— begin GIVEN DATA —

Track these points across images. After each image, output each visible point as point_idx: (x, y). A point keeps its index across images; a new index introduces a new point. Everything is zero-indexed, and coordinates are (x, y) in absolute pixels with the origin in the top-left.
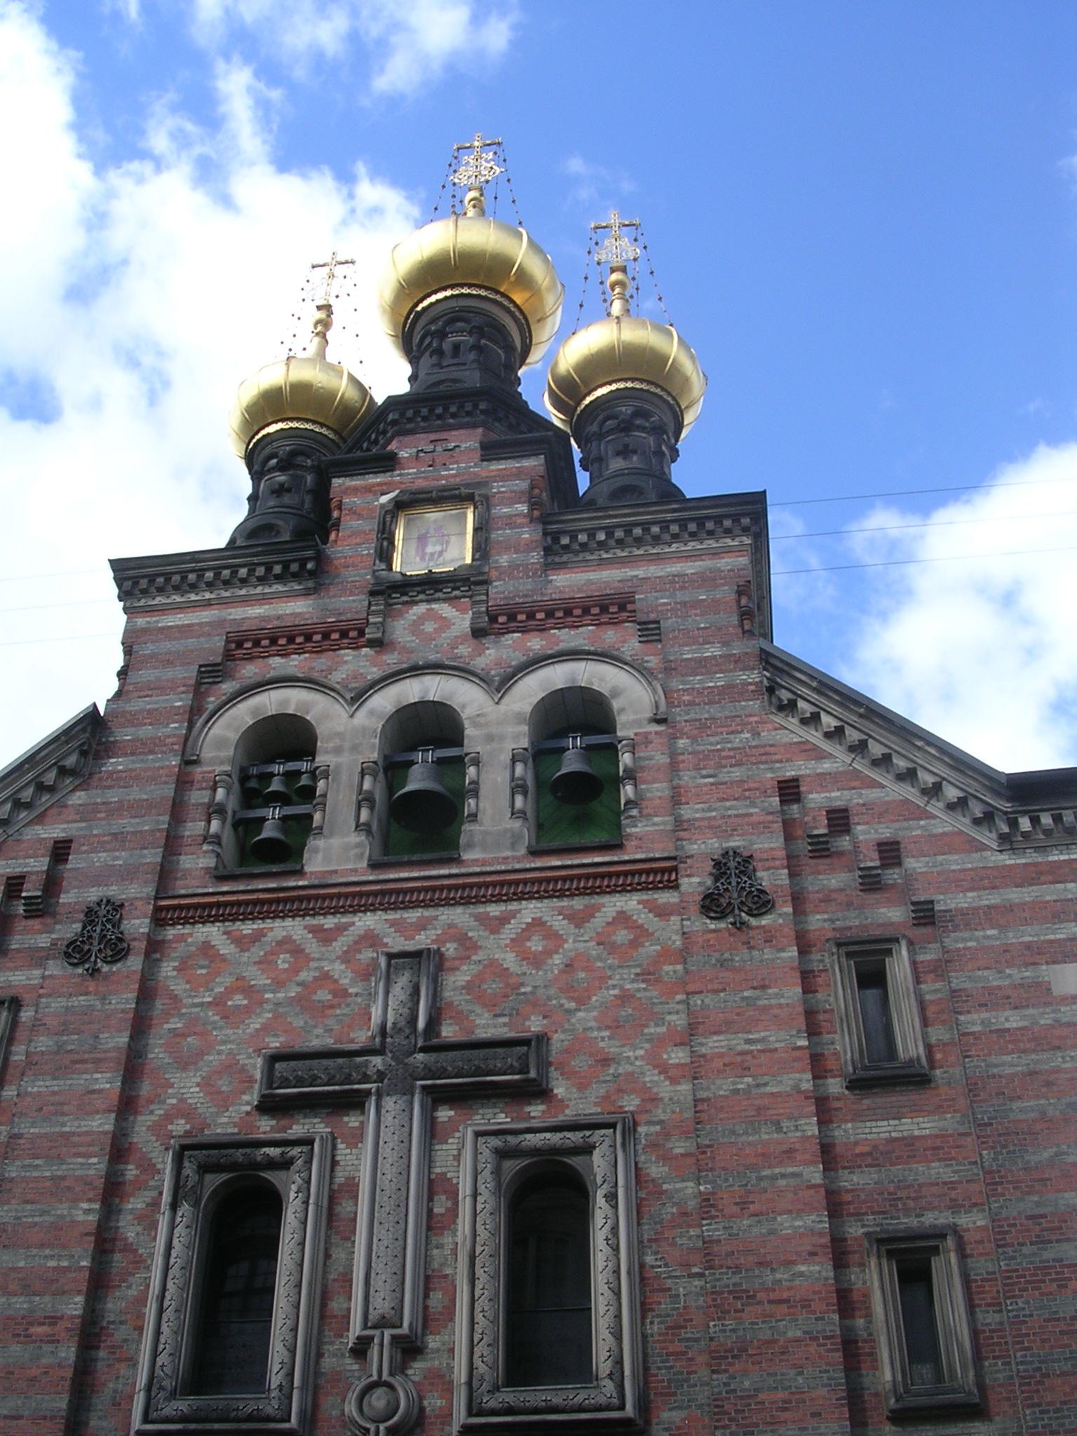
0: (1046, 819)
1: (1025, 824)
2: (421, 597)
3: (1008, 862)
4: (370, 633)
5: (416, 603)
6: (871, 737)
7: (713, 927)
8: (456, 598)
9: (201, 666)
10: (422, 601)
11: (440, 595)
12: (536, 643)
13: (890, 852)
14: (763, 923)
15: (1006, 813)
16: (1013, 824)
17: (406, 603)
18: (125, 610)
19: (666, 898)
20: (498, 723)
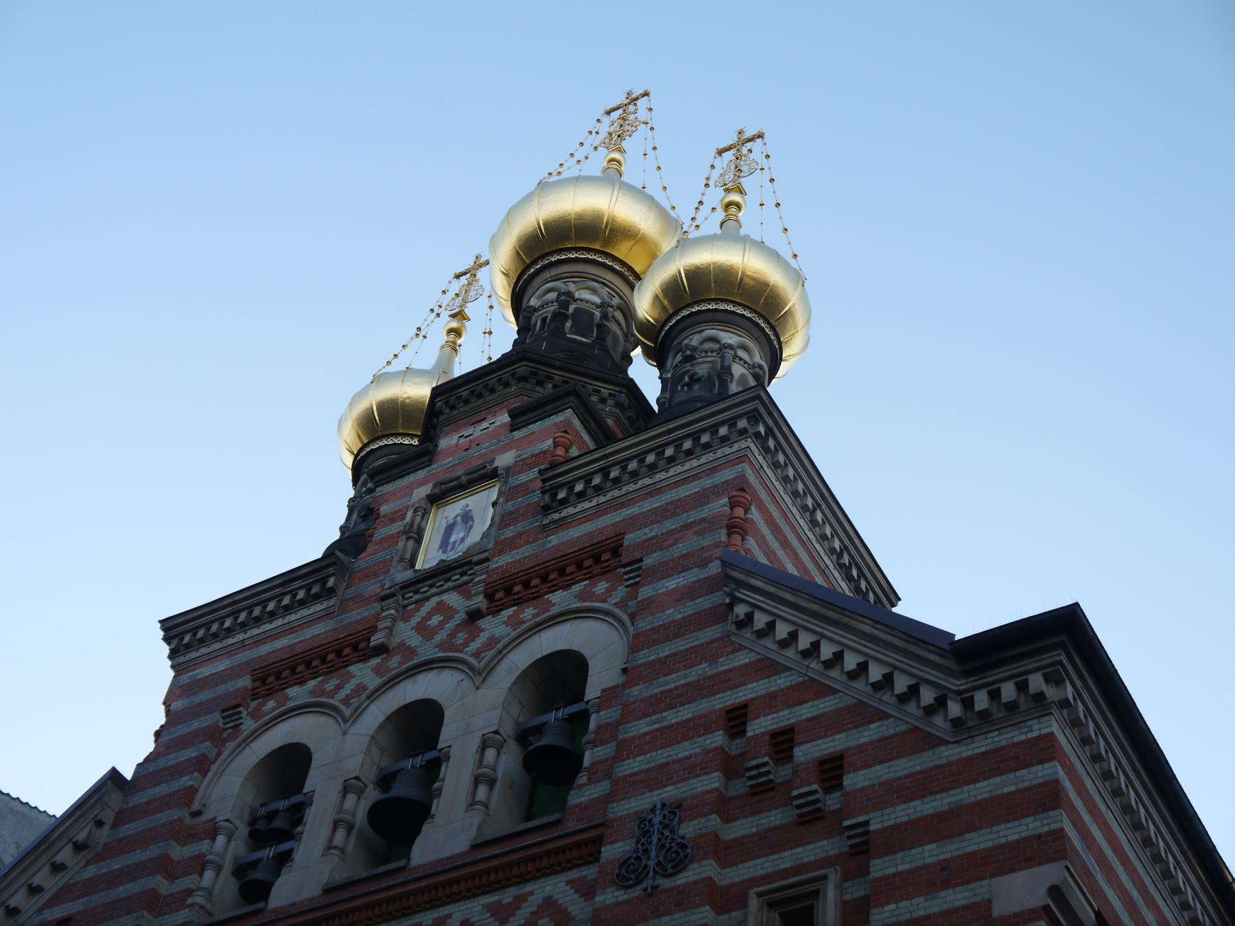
0: (1008, 691)
1: (981, 701)
2: (434, 590)
3: (964, 755)
4: (377, 639)
5: (428, 599)
6: (823, 636)
7: (626, 897)
8: (465, 583)
9: (223, 711)
10: (433, 595)
11: (450, 584)
12: (528, 613)
13: (831, 770)
14: (679, 882)
15: (959, 693)
16: (968, 704)
17: (416, 602)
18: (173, 667)
19: (590, 872)
20: (478, 712)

— end GIVEN DATA —

◆ REQUIRED TASK: Put every one of the rows above into a Markdown table with the columns "Number" and "Entry". Skip blank lines and leave the pictures out.

◆ WRITTEN RESPONSE:
| Number | Entry |
|---|---|
| 1 | Track these points across images. After each image, output each visible point as point_idx: (x, y). A point keeps its index across images; a new index introduces a new point. Everything is zero-indexed, and coordinates are (x, y) in absolute pixels with the origin in the top-left. |
| 2 | 0: (1046, 819) |
| 3 | 1: (1025, 824) |
| 4 | 2: (421, 597) |
| 5 | 3: (1008, 862) |
| 6 | 4: (370, 633) |
| 7 | 5: (416, 603) |
| 8 | 6: (871, 737) |
| 9 | 7: (713, 927) |
| 10 | 8: (456, 598) |
| 11 | 9: (201, 666) |
| 12 | 10: (422, 601) |
| 13 | 11: (440, 595) |
| 14 | 12: (536, 643) |
| 15 | 13: (890, 852) |
| 16 | 14: (763, 923) |
| 17 | 15: (1006, 813) |
| 18 | 16: (1013, 824) |
| 19 | 17: (406, 603) |
| 20 | 18: (125, 610) |
| 21 | 19: (666, 898) |
| 22 | 20: (498, 723) |
| 23 | 0: (1008, 691) |
| 24 | 1: (981, 701) |
| 25 | 2: (434, 590) |
| 26 | 3: (964, 755) |
| 27 | 4: (377, 639) |
| 28 | 5: (428, 599) |
| 29 | 6: (823, 636) |
| 30 | 7: (626, 897) |
| 31 | 8: (465, 583) |
| 32 | 9: (223, 711) |
| 33 | 10: (433, 595) |
| 34 | 11: (450, 584) |
| 35 | 12: (528, 613) |
| 36 | 13: (831, 770) |
| 37 | 14: (679, 882) |
| 38 | 15: (959, 693) |
| 39 | 16: (968, 704) |
| 40 | 17: (416, 602) |
| 41 | 18: (173, 667) |
| 42 | 19: (590, 872) |
| 43 | 20: (478, 712) |